Lay out the lines starting at the one containing "budgetary [165, 717]" and ending at the one containing "What do you see at coordinates (200, 403)" as a two-column CSV with the columns task and value, one row for each thing asked for and its answer. Put each text in a single quoted field, with line breaks turned into spaces.

· · · ·

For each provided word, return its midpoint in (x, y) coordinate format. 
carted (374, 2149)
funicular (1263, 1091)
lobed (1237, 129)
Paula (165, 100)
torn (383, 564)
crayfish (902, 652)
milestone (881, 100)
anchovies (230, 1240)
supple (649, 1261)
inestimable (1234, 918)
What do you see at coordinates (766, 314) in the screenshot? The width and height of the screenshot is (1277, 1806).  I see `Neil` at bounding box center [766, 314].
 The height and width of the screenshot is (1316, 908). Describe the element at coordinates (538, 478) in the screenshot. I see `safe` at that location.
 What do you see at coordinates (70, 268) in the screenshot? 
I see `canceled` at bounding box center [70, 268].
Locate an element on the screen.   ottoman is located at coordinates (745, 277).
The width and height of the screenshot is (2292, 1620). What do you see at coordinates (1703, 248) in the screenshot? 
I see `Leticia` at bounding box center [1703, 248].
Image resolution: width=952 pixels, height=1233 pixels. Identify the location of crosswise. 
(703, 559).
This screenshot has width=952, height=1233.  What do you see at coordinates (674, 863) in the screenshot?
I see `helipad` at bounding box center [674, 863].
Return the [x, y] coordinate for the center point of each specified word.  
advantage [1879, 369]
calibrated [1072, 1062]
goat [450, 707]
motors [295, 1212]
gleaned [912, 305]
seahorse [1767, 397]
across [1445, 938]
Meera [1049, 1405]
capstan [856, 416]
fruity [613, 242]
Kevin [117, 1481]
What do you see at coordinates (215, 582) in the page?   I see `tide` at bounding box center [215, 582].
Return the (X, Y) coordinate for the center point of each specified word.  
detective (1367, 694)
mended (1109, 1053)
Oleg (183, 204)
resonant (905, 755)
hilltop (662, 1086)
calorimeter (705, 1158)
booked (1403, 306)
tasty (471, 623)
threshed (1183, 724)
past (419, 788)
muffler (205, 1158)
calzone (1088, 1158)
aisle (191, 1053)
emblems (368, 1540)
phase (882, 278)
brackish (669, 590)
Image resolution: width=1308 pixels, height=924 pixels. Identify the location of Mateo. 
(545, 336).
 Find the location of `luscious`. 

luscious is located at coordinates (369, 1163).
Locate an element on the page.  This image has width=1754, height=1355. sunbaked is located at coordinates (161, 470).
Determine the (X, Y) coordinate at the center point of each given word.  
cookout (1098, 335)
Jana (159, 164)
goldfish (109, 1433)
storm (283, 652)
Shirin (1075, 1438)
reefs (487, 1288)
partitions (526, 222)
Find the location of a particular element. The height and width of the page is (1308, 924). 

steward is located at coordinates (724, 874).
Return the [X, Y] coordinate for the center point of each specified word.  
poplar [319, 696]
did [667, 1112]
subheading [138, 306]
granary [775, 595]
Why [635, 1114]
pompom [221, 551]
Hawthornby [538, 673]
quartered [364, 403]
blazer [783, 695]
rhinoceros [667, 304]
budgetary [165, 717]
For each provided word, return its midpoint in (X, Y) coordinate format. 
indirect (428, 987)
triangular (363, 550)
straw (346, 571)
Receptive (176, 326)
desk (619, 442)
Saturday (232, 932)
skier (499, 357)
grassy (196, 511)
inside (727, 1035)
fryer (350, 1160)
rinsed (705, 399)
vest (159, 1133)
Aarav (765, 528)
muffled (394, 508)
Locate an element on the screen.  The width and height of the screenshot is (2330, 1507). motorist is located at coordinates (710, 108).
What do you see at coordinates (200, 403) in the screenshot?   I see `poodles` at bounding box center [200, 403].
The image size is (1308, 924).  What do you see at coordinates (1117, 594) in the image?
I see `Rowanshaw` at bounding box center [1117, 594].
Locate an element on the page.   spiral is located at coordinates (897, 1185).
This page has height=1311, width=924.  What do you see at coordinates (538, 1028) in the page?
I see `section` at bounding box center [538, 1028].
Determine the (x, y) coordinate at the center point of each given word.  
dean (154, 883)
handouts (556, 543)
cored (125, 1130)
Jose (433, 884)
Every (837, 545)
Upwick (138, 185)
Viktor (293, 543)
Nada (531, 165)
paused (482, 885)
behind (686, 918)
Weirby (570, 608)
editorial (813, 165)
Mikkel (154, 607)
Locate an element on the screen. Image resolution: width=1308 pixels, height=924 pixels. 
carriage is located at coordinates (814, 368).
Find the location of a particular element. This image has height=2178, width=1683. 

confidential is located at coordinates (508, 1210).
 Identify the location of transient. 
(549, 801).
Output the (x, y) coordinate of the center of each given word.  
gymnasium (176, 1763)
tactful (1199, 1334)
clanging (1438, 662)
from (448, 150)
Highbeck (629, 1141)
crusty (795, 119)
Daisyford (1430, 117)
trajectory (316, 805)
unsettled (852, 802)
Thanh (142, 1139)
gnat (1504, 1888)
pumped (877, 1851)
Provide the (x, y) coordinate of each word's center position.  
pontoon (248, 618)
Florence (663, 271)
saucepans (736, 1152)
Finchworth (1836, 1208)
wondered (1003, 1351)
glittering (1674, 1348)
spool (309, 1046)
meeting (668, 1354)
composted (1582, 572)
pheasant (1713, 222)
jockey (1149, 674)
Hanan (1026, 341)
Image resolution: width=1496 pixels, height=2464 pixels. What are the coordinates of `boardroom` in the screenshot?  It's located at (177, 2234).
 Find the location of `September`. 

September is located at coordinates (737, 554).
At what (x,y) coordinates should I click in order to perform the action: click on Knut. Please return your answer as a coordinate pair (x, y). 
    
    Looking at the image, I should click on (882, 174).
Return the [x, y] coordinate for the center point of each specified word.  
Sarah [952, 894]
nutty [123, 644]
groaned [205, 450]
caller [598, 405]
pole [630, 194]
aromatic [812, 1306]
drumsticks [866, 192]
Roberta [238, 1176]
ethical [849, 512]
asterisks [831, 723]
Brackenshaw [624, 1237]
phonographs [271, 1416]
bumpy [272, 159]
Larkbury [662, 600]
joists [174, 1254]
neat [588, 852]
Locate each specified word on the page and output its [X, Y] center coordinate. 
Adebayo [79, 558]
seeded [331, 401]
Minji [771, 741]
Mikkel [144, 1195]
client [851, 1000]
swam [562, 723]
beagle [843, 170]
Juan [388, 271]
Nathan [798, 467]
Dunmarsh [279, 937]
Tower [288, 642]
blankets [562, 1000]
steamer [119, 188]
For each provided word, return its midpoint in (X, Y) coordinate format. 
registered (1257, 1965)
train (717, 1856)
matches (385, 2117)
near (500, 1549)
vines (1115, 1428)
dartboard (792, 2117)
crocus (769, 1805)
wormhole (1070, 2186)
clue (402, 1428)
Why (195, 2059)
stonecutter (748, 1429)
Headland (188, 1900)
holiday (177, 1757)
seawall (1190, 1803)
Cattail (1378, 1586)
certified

· · · ·

Finished task:
task,value
"budgetary","[165, 717]"
"For each provided word, return its midpoint in (X, Y) coordinate format. indirect","(428, 987)"
"triangular","(363, 550)"
"straw","(346, 571)"
"Receptive","(176, 326)"
"desk","(619, 442)"
"Saturday","(232, 932)"
"skier","(499, 357)"
"grassy","(196, 511)"
"inside","(727, 1035)"
"fryer","(350, 1160)"
"rinsed","(705, 399)"
"vest","(159, 1133)"
"Aarav","(765, 528)"
"muffled","(394, 508)"
"Locate an element on the screen.","The width and height of the screenshot is (2330, 1507). motorist is located at coordinates (710, 108)."
"What do you see at coordinates (200, 403) in the screenshot?","I see `poodles` at bounding box center [200, 403]."